### Description of the task
Reproduce only the lines of the material below that start at the line containing "camera: 15 degrees right, 0 degrees up" and stop at the line containing "(635, 225) = (550, 335): none". Keep both end lines.
Excerpted records START
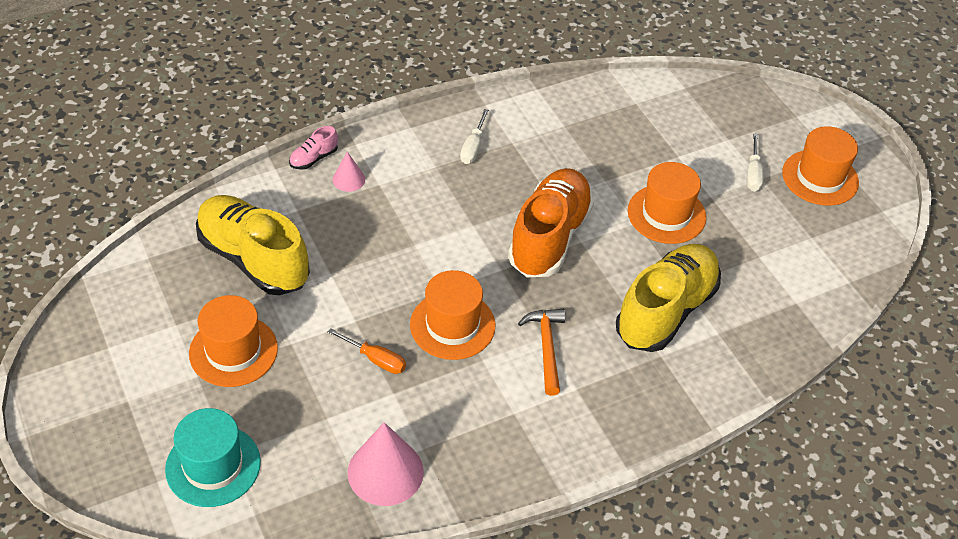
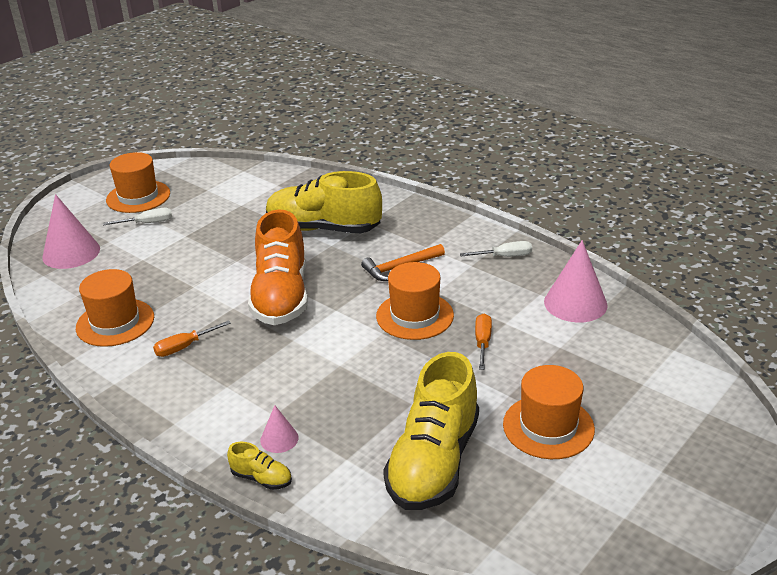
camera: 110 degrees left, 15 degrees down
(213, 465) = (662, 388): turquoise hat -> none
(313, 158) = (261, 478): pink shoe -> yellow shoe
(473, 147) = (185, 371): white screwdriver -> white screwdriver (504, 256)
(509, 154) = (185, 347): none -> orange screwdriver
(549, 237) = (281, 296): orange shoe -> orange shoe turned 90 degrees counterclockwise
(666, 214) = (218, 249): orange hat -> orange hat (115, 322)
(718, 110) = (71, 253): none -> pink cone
Excerpted records END
Excerpted records START
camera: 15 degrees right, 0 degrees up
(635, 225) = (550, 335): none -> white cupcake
Excerpted records END
### Solution to this task
camera: 15 degrees right, 0 degrees up
(635, 225) = (550, 335): none -> white cupcake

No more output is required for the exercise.